• **ASSIGNED TASK**: Set out exactly, line by line, the stretch of data below that begins at the line containing "D102: none -> diode 1N4007 (A +9V, K EN_N)" and ends at the line containing "R108: 51k (+9V, EN_N) -> none", with both ends kept.

** DATA FOR THIS EXERCISE follows **

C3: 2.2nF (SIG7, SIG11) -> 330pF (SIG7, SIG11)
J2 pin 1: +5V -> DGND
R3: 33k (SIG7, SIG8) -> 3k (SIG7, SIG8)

** End of DATA FOR THIS EXERCISE **
** DATA FOR THIS EXERCISE follows **

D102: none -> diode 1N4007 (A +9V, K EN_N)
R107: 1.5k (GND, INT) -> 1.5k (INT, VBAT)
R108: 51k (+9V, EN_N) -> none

** End of DATA FOR THIS EXERCISE **

• **RESPONSE AREA**:
D102: none -> diode 1N4007 (A +9V, K EN_N)
R107: 1.5k (GND, INT) -> 1.5k (INT, VBAT)
R108: 51k (+9V, EN_N) -> none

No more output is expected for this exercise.